## Exercise aim
Could you give the data below again exactly, apart from the pictures?

## Available data

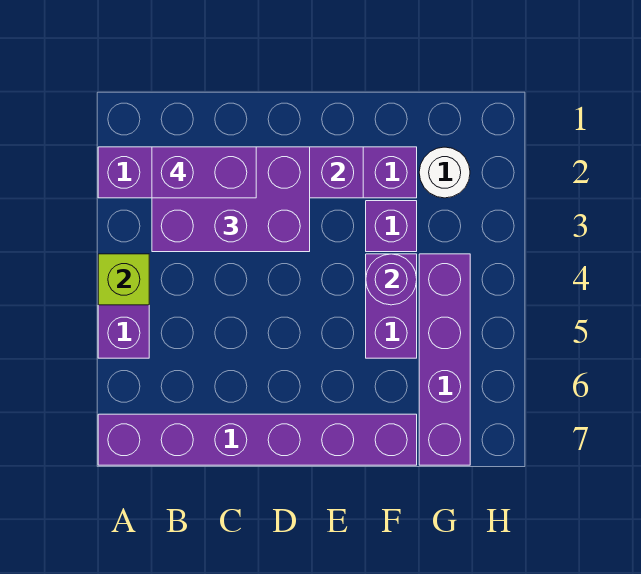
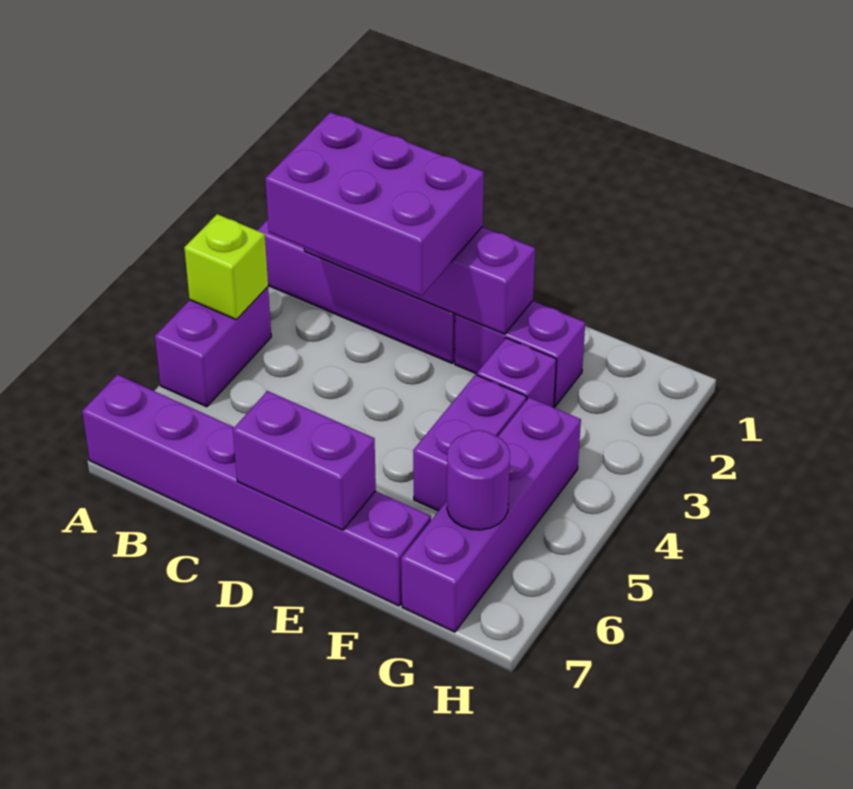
purple brick B2:C2 level 4 -> purple brick D7:E7 level 2
purple round brick F4 level 2 -> purple round brick G6 level 2
white round brick G2 level 1 -> none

## Solution for this problem
purple brick B2:C2 level 4 -> purple brick D7:E7 level 2
purple round brick F4 level 2 -> purple round brick G6 level 2
white round brick G2 level 1 -> none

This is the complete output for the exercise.